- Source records
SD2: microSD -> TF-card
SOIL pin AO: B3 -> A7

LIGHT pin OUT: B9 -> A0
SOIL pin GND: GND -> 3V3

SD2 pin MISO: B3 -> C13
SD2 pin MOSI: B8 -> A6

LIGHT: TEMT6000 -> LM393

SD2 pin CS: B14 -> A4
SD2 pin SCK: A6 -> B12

---

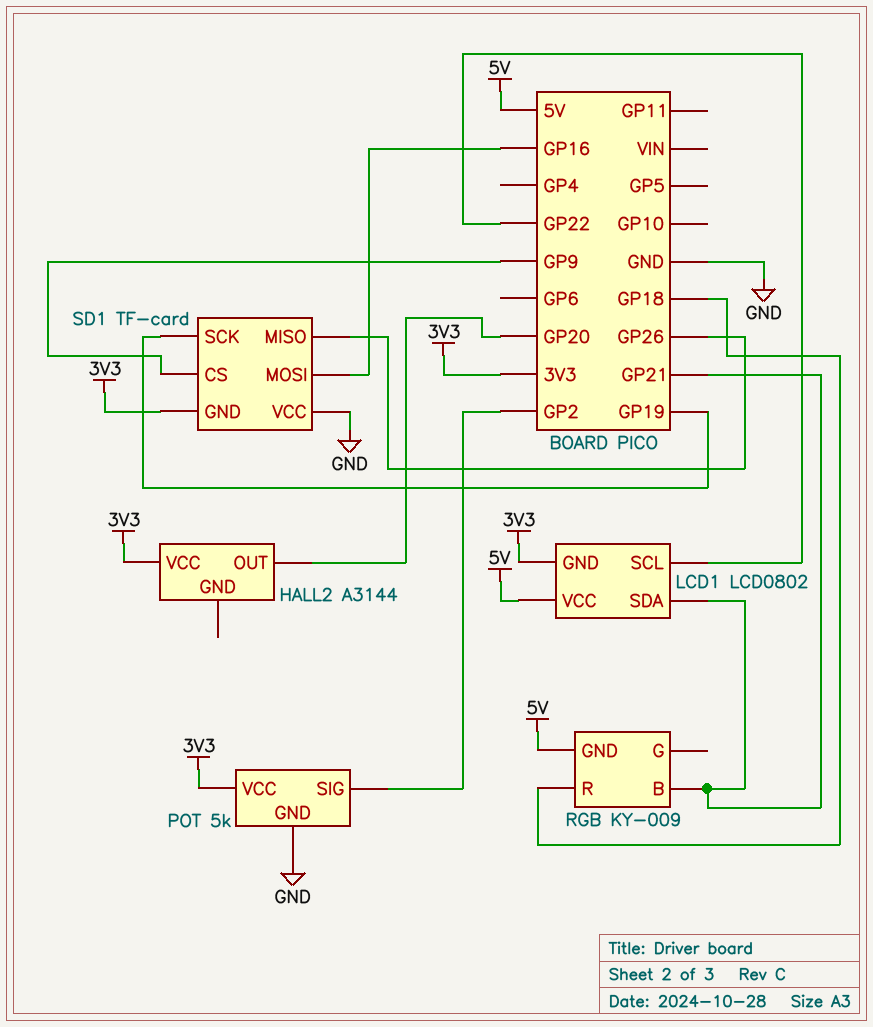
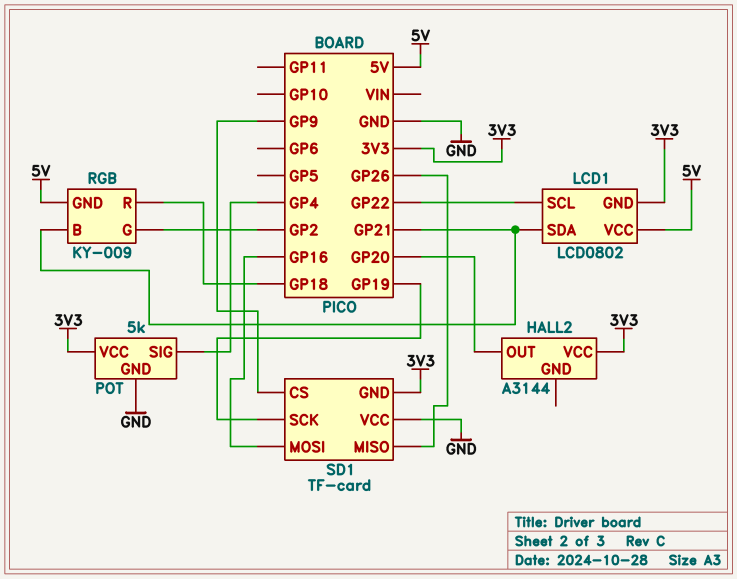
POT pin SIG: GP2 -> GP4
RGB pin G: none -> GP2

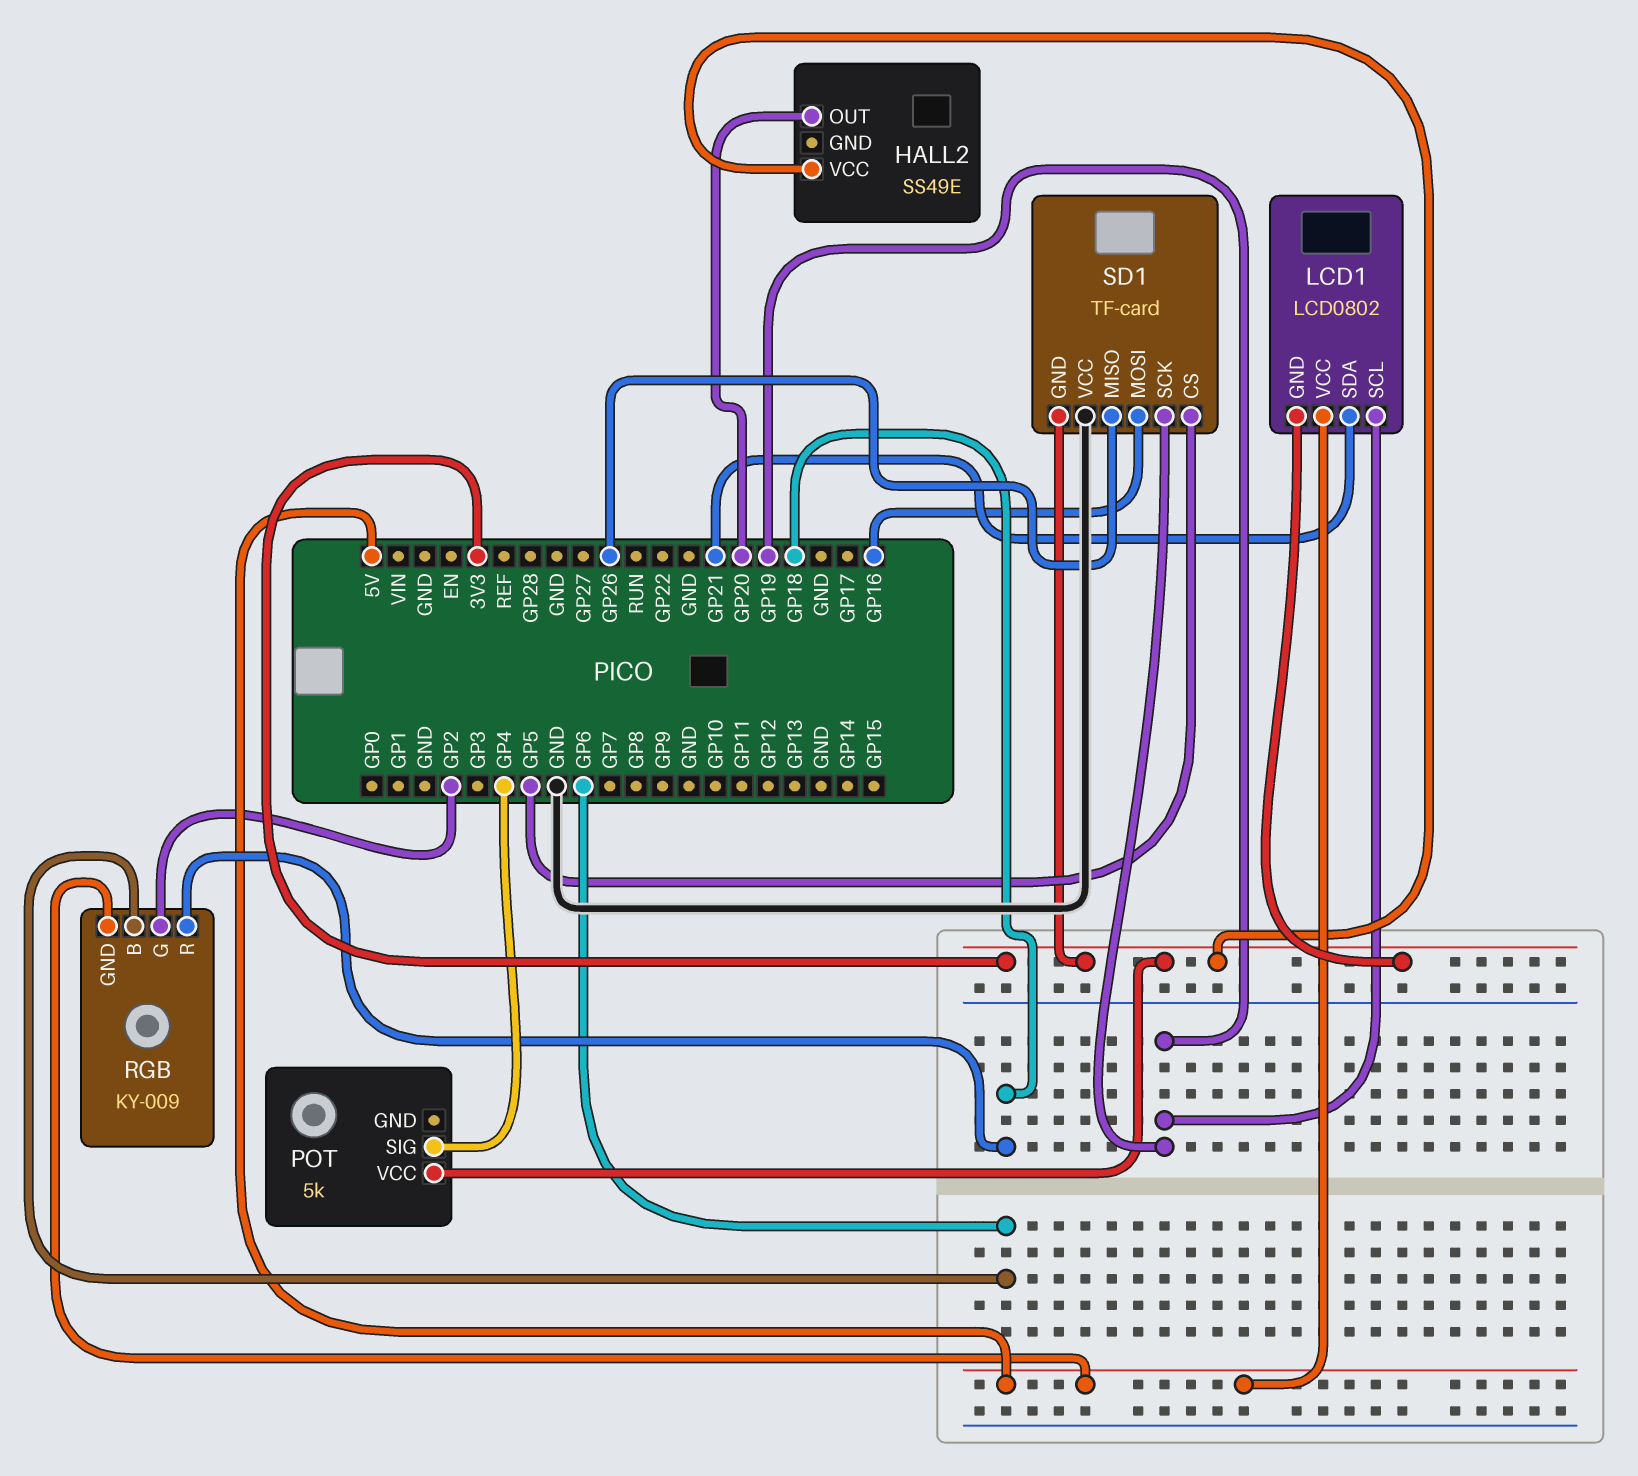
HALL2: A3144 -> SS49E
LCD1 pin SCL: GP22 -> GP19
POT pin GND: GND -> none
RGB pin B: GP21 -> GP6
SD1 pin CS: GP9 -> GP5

- TASK ITEM
Return only the lines of the records in which the string "LIGHT" appears.

- RESULT
LIGHT pin OUT: B9 -> A0
LIGHT: TEMT6000 -> LM393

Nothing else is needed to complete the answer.